Material provided –

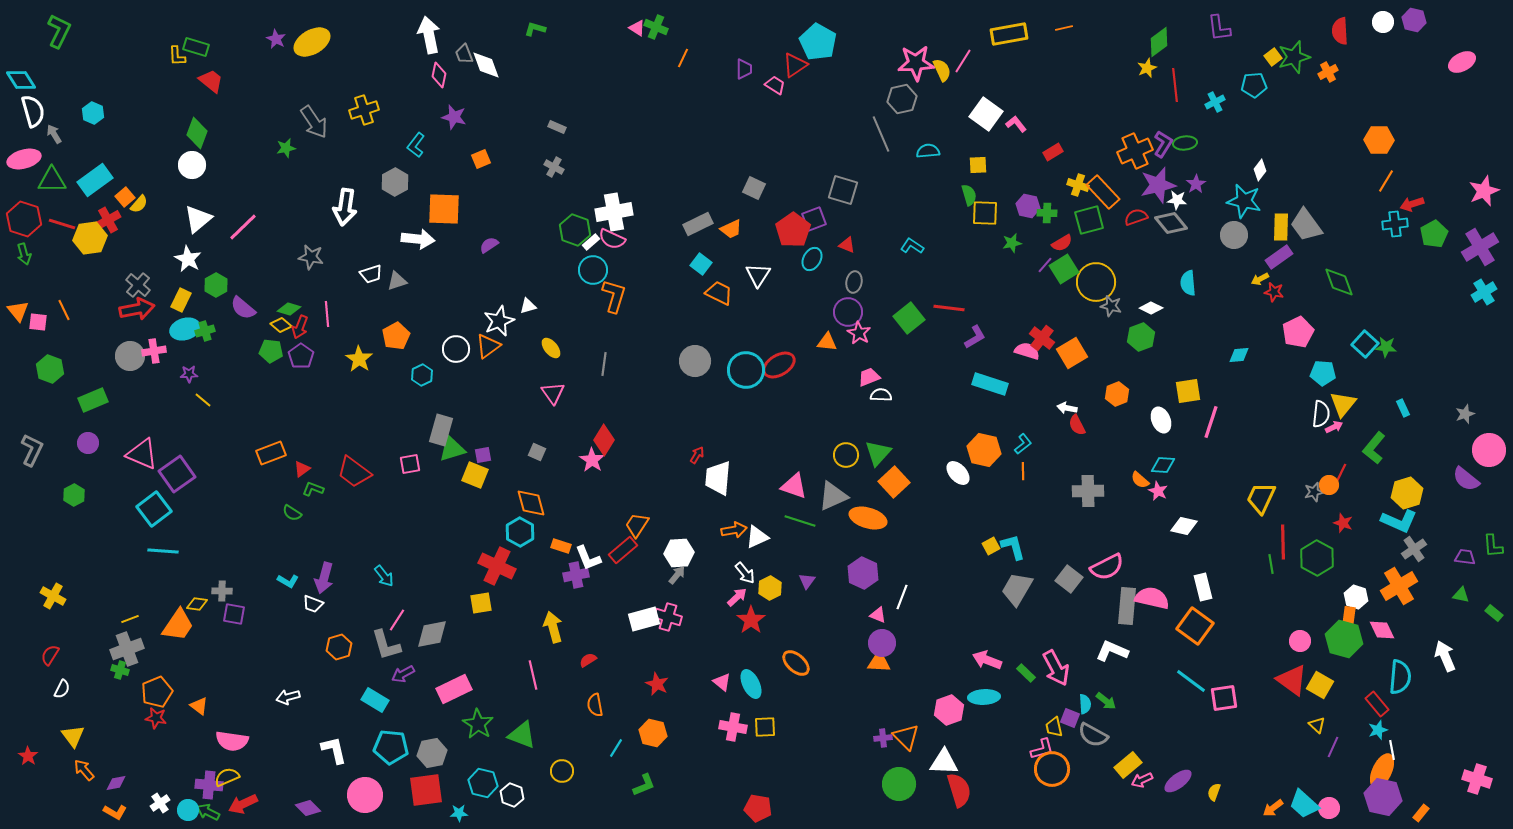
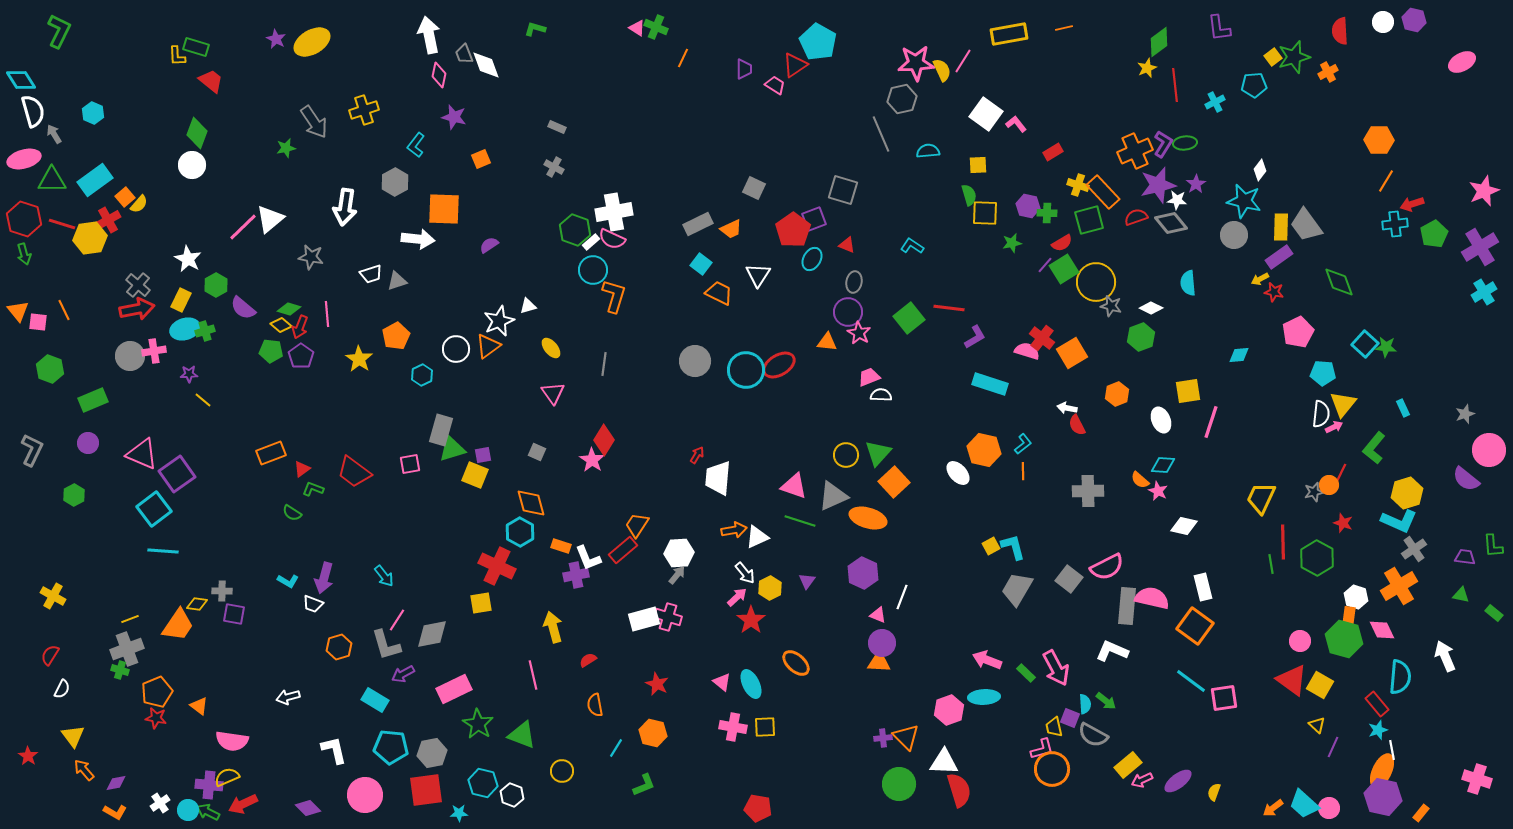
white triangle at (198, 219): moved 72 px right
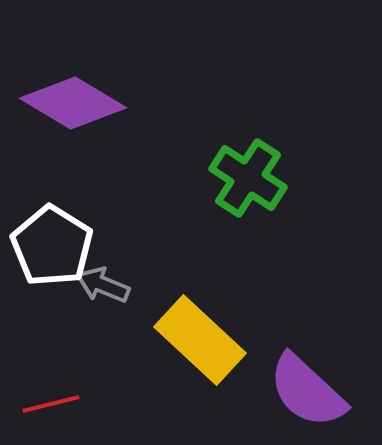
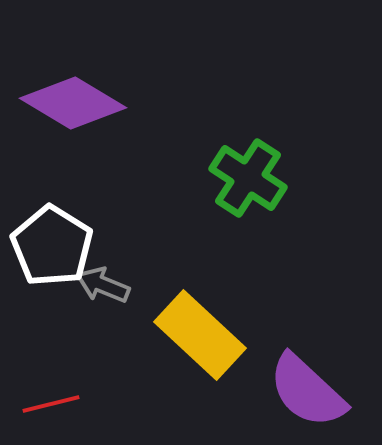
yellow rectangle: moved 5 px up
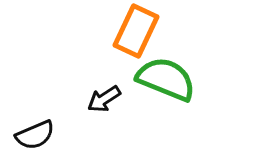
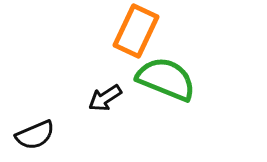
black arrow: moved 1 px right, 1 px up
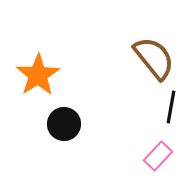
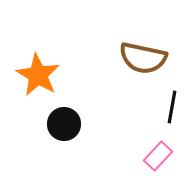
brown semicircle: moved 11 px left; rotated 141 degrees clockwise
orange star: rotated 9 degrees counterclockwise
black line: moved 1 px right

* * *

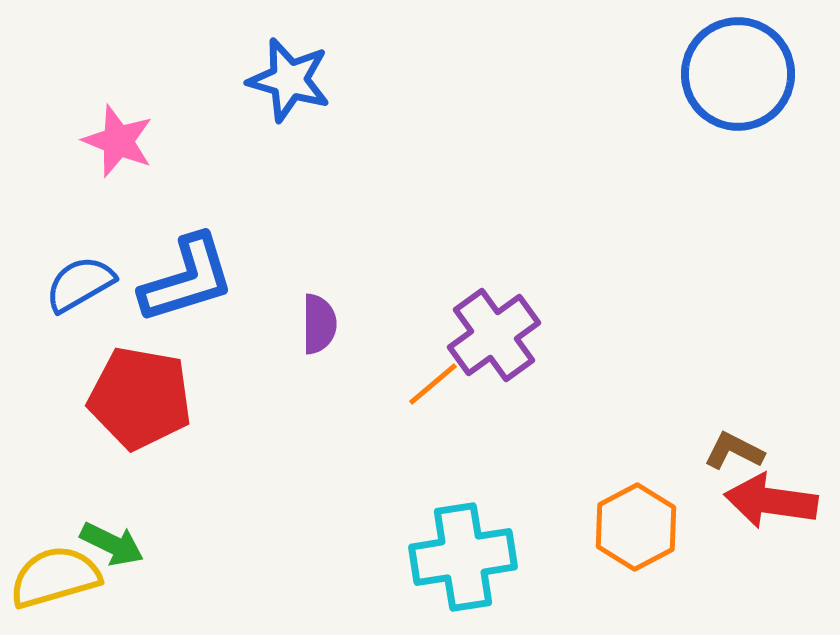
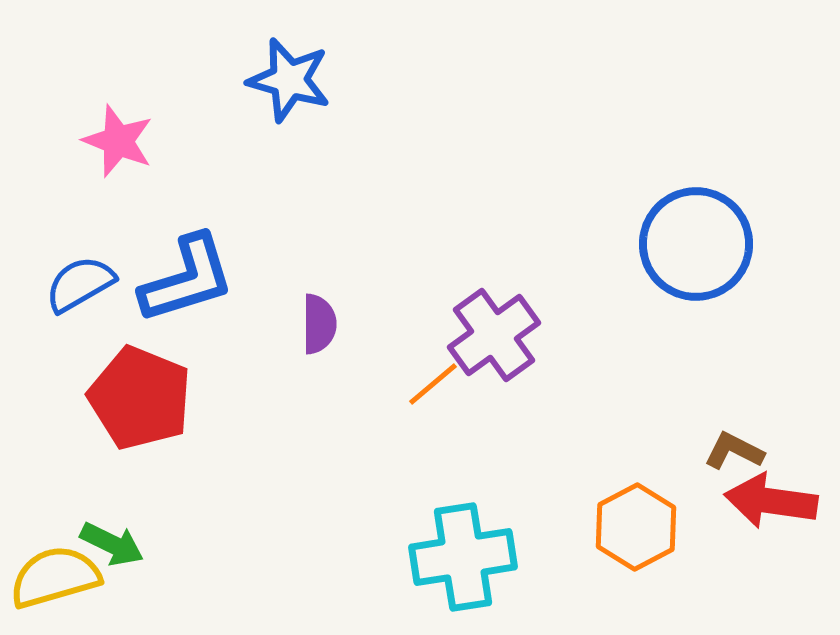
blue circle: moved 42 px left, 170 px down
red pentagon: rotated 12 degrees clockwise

Required work – Given the listing above, retype only the span of lines from the line with "white triangle at" up to and including the line with "black line: moved 1 px right", exactly as it stands and without pictures.

Solved exercise –
white triangle at (198, 219): moved 72 px right
yellow rectangle: moved 5 px up
black arrow: moved 1 px right, 1 px up
brown semicircle: moved 11 px left; rotated 141 degrees clockwise
orange star: rotated 9 degrees counterclockwise
black line: moved 1 px right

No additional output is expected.